[Problem statement] Take the listing below and reproduce it in full. Change nothing.

[Excerpted data]
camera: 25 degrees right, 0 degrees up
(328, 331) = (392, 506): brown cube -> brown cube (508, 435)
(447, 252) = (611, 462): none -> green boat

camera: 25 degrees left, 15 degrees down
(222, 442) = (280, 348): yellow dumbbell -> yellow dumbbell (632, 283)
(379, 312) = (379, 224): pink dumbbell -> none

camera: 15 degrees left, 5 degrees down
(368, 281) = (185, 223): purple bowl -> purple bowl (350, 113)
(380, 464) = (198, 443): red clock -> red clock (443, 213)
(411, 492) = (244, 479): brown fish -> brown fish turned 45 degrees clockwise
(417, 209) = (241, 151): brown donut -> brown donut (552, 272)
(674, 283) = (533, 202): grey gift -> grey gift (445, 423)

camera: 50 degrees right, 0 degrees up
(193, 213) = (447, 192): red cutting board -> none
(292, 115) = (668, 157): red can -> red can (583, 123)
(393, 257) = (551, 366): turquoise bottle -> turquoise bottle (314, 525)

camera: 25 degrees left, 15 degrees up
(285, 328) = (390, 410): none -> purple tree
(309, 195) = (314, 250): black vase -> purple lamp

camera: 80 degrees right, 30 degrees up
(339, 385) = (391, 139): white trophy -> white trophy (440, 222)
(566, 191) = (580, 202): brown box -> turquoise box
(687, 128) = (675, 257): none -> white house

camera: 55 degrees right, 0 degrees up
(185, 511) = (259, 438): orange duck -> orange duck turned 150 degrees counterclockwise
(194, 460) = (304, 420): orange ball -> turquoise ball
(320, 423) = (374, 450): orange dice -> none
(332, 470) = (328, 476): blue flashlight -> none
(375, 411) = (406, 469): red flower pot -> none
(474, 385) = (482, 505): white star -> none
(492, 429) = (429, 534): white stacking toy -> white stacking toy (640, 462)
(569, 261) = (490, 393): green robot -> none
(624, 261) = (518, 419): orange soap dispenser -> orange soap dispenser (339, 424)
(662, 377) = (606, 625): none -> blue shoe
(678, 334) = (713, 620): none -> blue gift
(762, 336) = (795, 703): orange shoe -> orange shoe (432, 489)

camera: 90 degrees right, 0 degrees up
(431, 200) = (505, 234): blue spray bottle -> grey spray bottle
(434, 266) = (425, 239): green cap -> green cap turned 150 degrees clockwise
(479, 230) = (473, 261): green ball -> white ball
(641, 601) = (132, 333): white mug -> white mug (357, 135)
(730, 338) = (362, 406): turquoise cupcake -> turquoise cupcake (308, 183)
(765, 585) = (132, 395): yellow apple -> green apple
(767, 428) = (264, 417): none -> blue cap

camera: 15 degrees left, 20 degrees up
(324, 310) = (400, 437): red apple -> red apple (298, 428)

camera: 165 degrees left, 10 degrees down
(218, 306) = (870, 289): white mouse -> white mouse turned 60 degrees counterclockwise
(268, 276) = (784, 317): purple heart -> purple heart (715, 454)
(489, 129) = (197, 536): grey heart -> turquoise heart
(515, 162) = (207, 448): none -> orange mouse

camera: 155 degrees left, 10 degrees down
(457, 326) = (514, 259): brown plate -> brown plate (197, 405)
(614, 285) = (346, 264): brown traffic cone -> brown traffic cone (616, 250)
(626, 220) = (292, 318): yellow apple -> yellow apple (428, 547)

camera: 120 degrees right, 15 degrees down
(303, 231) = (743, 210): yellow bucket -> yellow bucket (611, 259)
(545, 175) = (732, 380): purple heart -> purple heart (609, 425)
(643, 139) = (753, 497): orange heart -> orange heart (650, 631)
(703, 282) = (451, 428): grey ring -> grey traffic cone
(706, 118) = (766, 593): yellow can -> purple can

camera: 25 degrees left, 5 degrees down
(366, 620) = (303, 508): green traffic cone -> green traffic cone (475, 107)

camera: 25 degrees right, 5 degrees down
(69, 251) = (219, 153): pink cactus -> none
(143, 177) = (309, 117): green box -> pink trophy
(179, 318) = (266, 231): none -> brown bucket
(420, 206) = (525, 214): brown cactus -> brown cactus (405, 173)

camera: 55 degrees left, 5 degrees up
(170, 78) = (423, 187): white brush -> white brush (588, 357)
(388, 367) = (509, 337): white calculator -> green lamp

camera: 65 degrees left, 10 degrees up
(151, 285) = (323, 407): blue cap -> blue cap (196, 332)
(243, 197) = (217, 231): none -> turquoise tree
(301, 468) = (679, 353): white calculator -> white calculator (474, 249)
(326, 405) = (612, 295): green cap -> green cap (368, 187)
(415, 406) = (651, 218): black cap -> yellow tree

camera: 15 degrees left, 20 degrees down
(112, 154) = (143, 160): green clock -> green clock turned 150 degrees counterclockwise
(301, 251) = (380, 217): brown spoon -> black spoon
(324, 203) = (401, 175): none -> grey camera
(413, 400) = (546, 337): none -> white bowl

[Response area]
camera: 25 degrees right, 0 degrees up
(328, 331) = (392, 506): brown cube -> brown cube (508, 435)
(447, 252) = (611, 462): none -> green boat

camera: 25 degrees left, 15 degrees down
(222, 442) = (280, 348): yellow dumbbell -> yellow dumbbell (632, 283)
(379, 312) = (379, 224): pink dumbbell -> none

camera: 15 degrees left, 5 degrees down
(368, 281) = (185, 223): purple bowl -> purple bowl (350, 113)
(380, 464) = (198, 443): red clock -> red clock (443, 213)
(411, 492) = (244, 479): brown fish -> brown fish turned 45 degrees clockwise
(417, 209) = (241, 151): brown donut -> brown donut (552, 272)
(674, 283) = (533, 202): grey gift -> grey gift (445, 423)

camera: 50 degrees right, 0 degrees up
(193, 213) = (447, 192): red cutting board -> none
(292, 115) = (668, 157): red can -> red can (583, 123)
(393, 257) = (551, 366): turquoise bottle -> turquoise bottle (314, 525)

camera: 25 degrees left, 15 degrees up
(285, 328) = (390, 410): none -> purple tree
(309, 195) = (314, 250): black vase -> purple lamp

camera: 80 degrees right, 30 degrees up
(339, 385) = (391, 139): white trophy -> white trophy (440, 222)
(566, 191) = (580, 202): brown box -> turquoise box
(687, 128) = (675, 257): none -> white house

camera: 55 degrees right, 0 degrees up
(185, 511) = (259, 438): orange duck -> orange duck turned 150 degrees counterclockwise
(194, 460) = (304, 420): orange ball -> turquoise ball
(320, 423) = (374, 450): orange dice -> none
(332, 470) = (328, 476): blue flashlight -> none
(375, 411) = (406, 469): red flower pot -> none
(474, 385) = (482, 505): white star -> none
(492, 429) = (429, 534): white stacking toy -> white stacking toy (640, 462)
(569, 261) = (490, 393): green robot -> none
(624, 261) = (518, 419): orange soap dispenser -> orange soap dispenser (339, 424)
(662, 377) = (606, 625): none -> blue shoe
(678, 334) = (713, 620): none -> blue gift
(762, 336) = (795, 703): orange shoe -> orange shoe (432, 489)

camera: 90 degrees right, 0 degrees up
(431, 200) = (505, 234): blue spray bottle -> grey spray bottle
(434, 266) = (425, 239): green cap -> green cap turned 150 degrees clockwise
(479, 230) = (473, 261): green ball -> white ball
(641, 601) = (132, 333): white mug -> white mug (357, 135)
(730, 338) = (362, 406): turquoise cupcake -> turquoise cupcake (308, 183)
(765, 585) = (132, 395): yellow apple -> green apple
(767, 428) = (264, 417): none -> blue cap

camera: 15 degrees left, 20 degrees up
(324, 310) = (400, 437): red apple -> red apple (298, 428)

camera: 165 degrees left, 10 degrees down
(218, 306) = (870, 289): white mouse -> white mouse turned 60 degrees counterclockwise
(268, 276) = (784, 317): purple heart -> purple heart (715, 454)
(489, 129) = (197, 536): grey heart -> turquoise heart
(515, 162) = (207, 448): none -> orange mouse

camera: 155 degrees left, 10 degrees down
(457, 326) = (514, 259): brown plate -> brown plate (197, 405)
(614, 285) = (346, 264): brown traffic cone -> brown traffic cone (616, 250)
(626, 220) = (292, 318): yellow apple -> yellow apple (428, 547)

camera: 120 degrees right, 15 degrees down
(303, 231) = (743, 210): yellow bucket -> yellow bucket (611, 259)
(545, 175) = (732, 380): purple heart -> purple heart (609, 425)
(643, 139) = (753, 497): orange heart -> orange heart (650, 631)
(703, 282) = (451, 428): grey ring -> grey traffic cone
(706, 118) = (766, 593): yellow can -> purple can

camera: 25 degrees left, 5 degrees down
(366, 620) = (303, 508): green traffic cone -> green traffic cone (475, 107)

camera: 25 degrees right, 5 degrees down
(69, 251) = (219, 153): pink cactus -> none
(143, 177) = (309, 117): green box -> pink trophy
(179, 318) = (266, 231): none -> brown bucket
(420, 206) = (525, 214): brown cactus -> brown cactus (405, 173)

camera: 55 degrees left, 5 degrees up
(170, 78) = (423, 187): white brush -> white brush (588, 357)
(388, 367) = (509, 337): white calculator -> green lamp

camera: 65 degrees left, 10 degrees up
(151, 285) = (323, 407): blue cap -> blue cap (196, 332)
(243, 197) = (217, 231): none -> turquoise tree
(301, 468) = (679, 353): white calculator -> white calculator (474, 249)
(326, 405) = (612, 295): green cap -> green cap (368, 187)
(415, 406) = (651, 218): black cap -> yellow tree

camera: 15 degrees left, 20 degrees down
(112, 154) = (143, 160): green clock -> green clock turned 150 degrees counterclockwise
(301, 251) = (380, 217): brown spoon -> black spoon
(324, 203) = (401, 175): none -> grey camera
(413, 400) = (546, 337): none -> white bowl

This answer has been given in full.